Without including any picture, write out the entries exactly as they stand.

▶ _Input data_
———
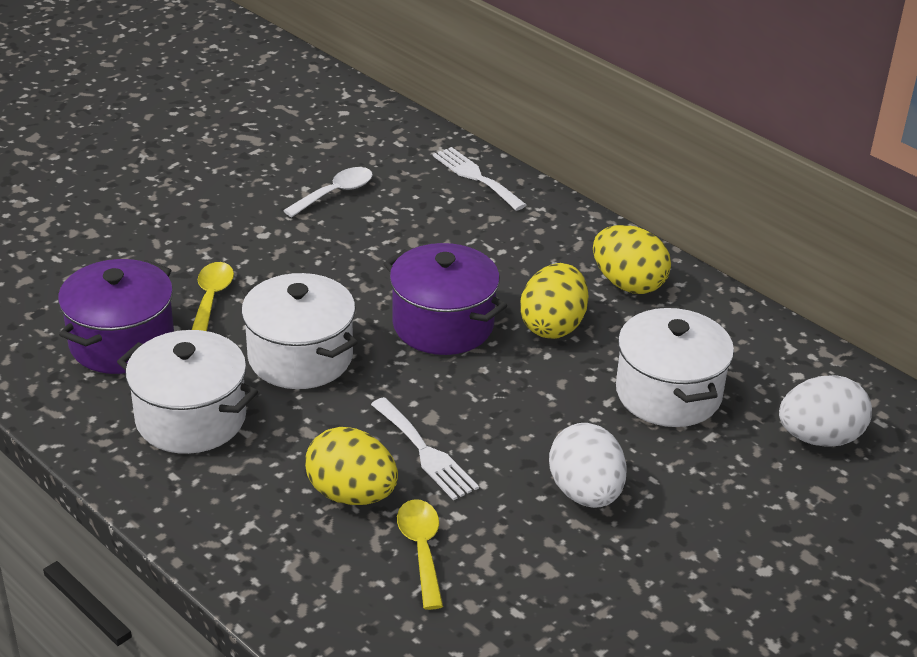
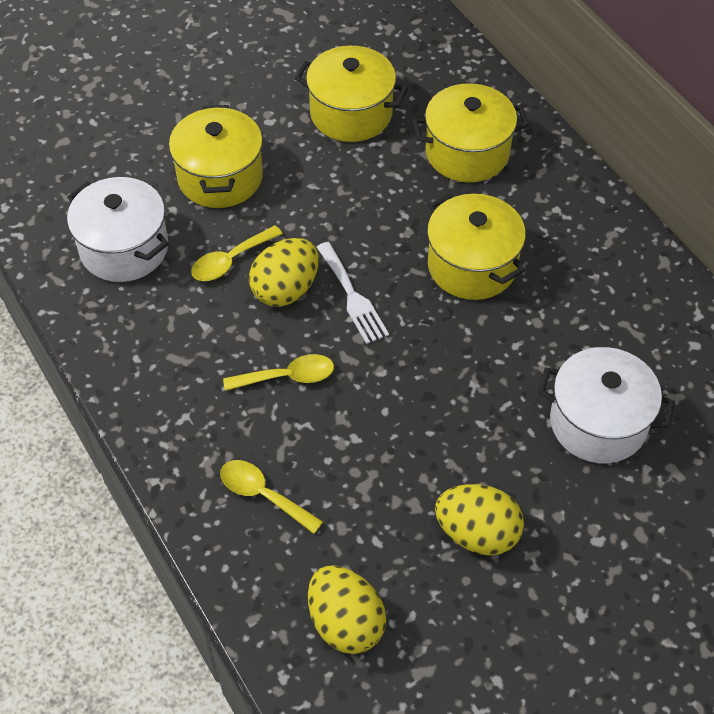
purple pot: 2 -> 0
white egg: 2 -> 0
white fork: 2 -> 1
white pot: 3 -> 2
white spoon: 1 -> 0
yellow pot: 0 -> 4
yellow spoon: 2 -> 3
———
▶ _Response to this task_
purple pot: 2 -> 0
white egg: 2 -> 0
white fork: 2 -> 1
white pot: 3 -> 2
white spoon: 1 -> 0
yellow pot: 0 -> 4
yellow spoon: 2 -> 3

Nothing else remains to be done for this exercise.